◆ INFORMATION SHOWN:
-------------------------

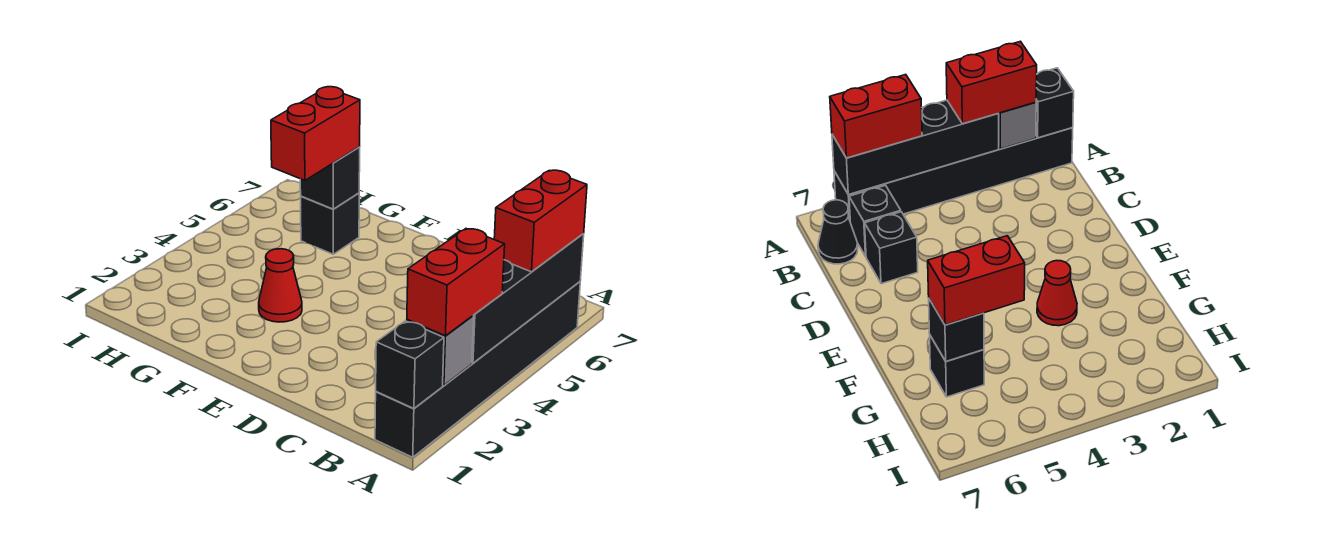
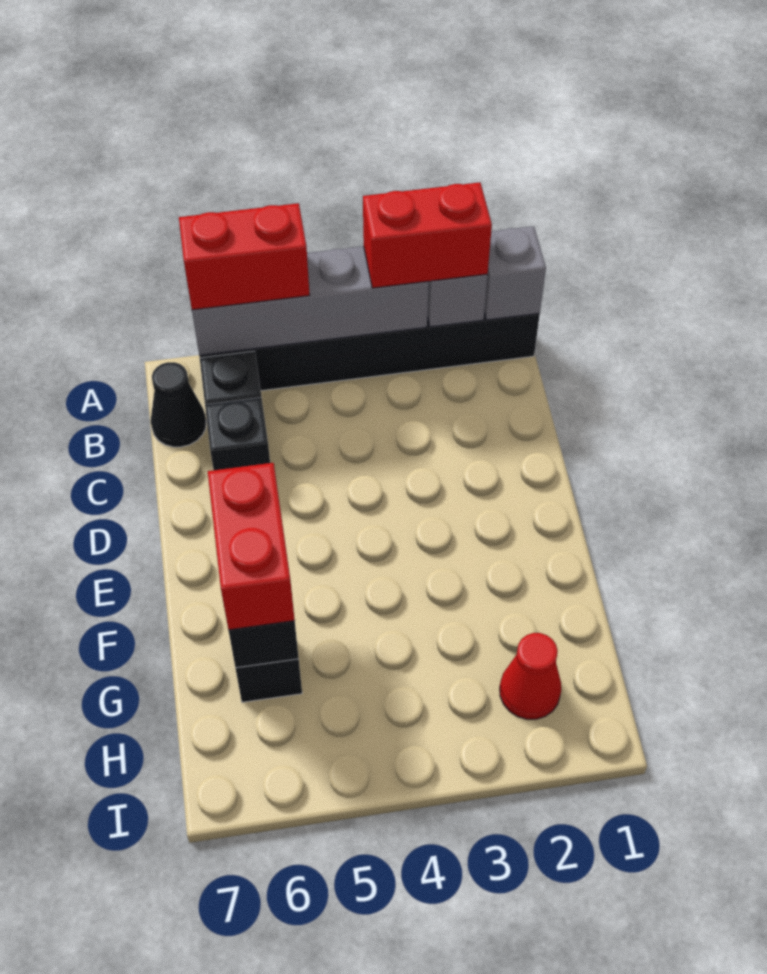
black brick A1 level 2 -> grey brick A1 level 2
black brick A3:A6 level 2 -> grey brick A3:A6 level 2
red cone F3 level 1 -> red cone H2 level 1
red brick G5:G6 level 3 -> red brick F6:G6 level 3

-------------------------

Show every line of the listing that includes the word "brick".

◆ TASK RESULT:
black brick A1 level 2 -> grey brick A1 level 2
black brick A3:A6 level 2 -> grey brick A3:A6 level 2
red brick G5:G6 level 3 -> red brick F6:G6 level 3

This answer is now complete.